---- RECORDS FOR THIS EXERCISE

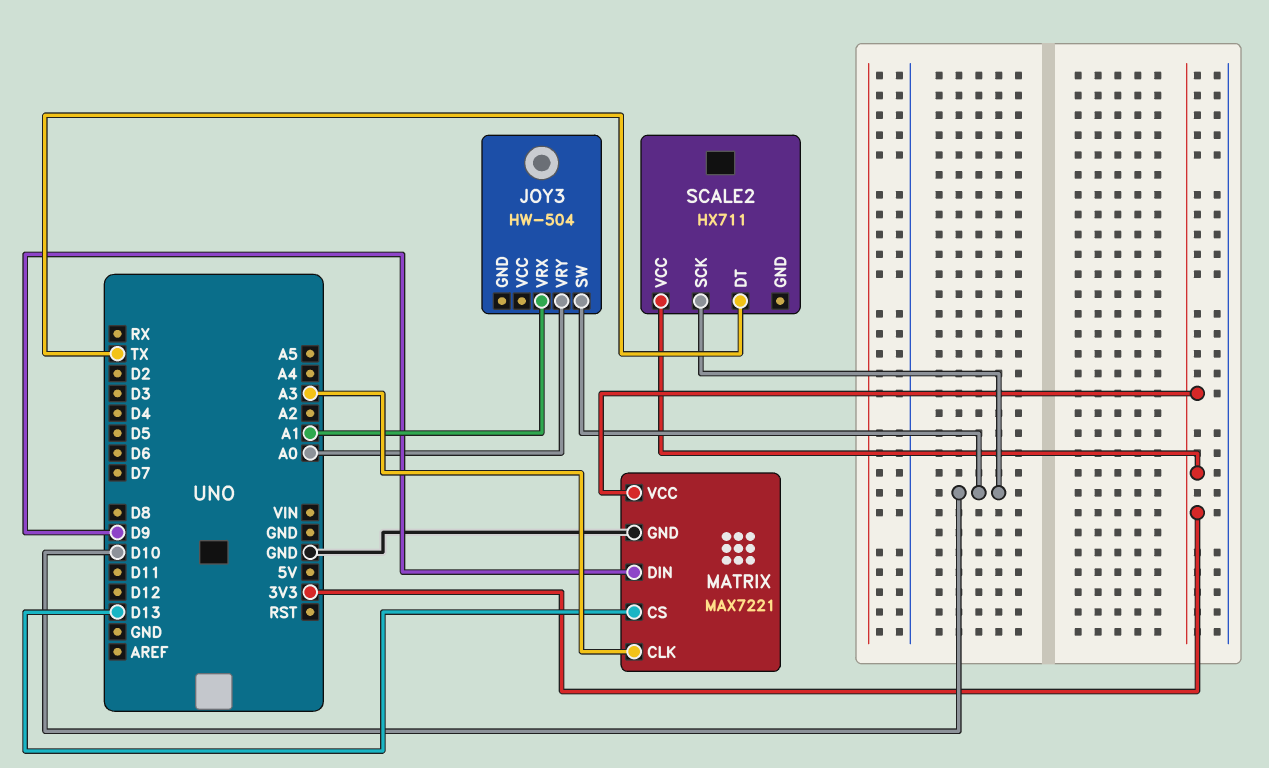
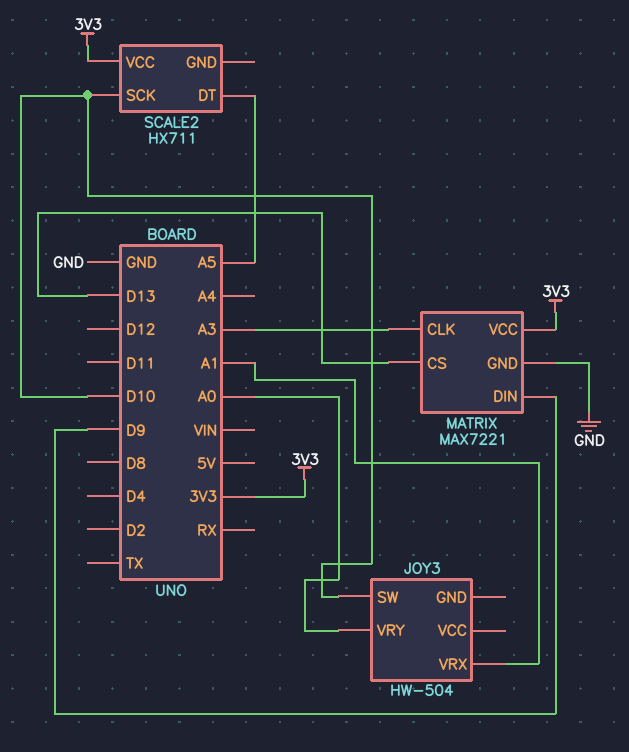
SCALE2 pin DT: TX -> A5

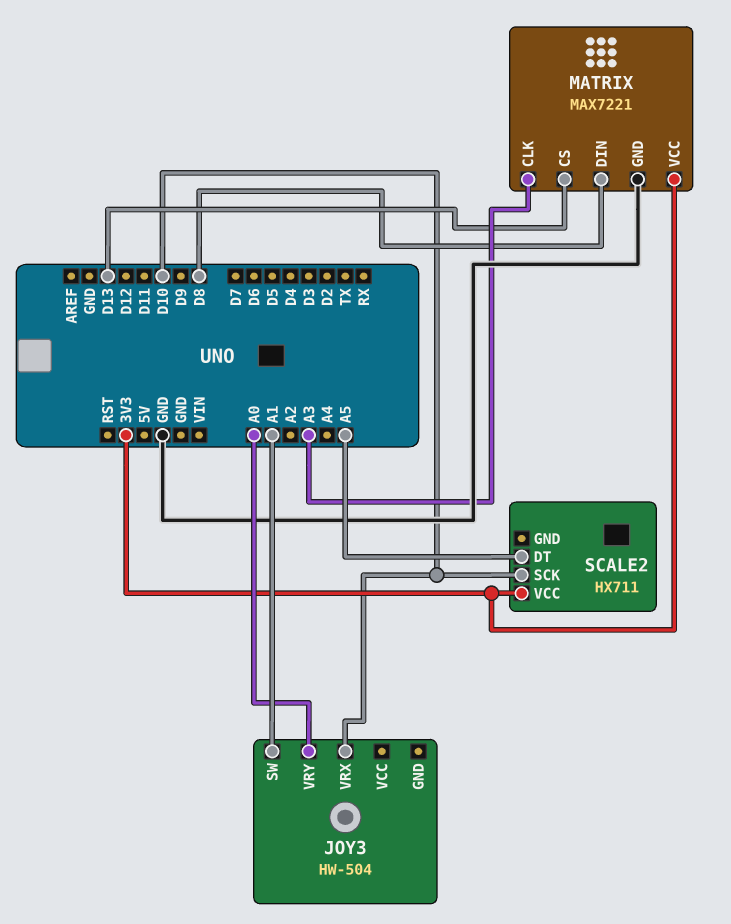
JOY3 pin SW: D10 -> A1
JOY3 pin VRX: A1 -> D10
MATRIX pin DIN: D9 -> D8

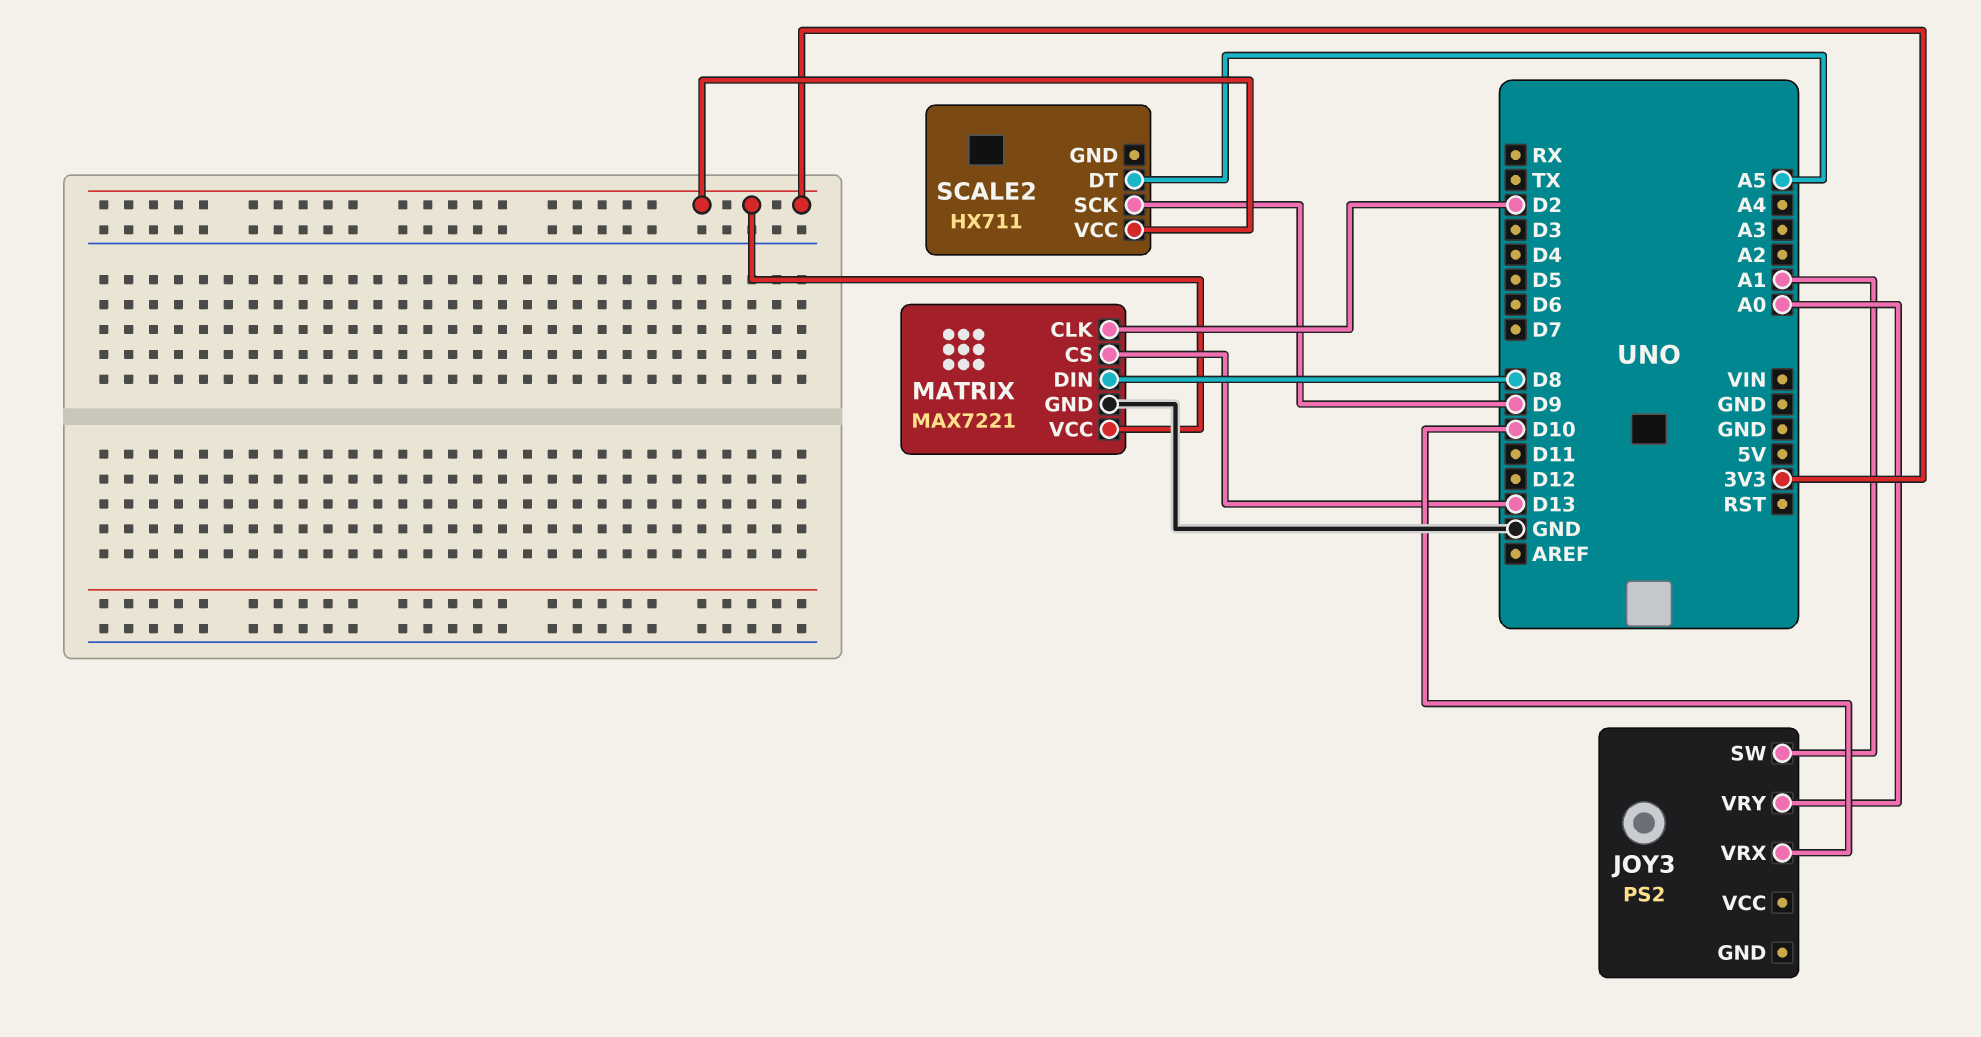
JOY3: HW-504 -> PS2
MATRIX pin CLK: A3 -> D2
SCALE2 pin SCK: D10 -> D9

--------
---- RECORDS FOR THIS EXERCISE

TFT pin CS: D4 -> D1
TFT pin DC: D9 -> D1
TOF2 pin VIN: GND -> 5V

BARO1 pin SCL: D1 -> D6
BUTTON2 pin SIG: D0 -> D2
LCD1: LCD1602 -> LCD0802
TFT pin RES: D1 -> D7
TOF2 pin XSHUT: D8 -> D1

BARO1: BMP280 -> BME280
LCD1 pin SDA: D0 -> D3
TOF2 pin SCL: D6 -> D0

--------

- WORK TO COMPLETE
Filter the entries down to the lines that include the string "MATRIX".

- YOUR SOLUTION
MATRIX pin DIN: D9 -> D8
MATRIX pin CLK: A3 -> D2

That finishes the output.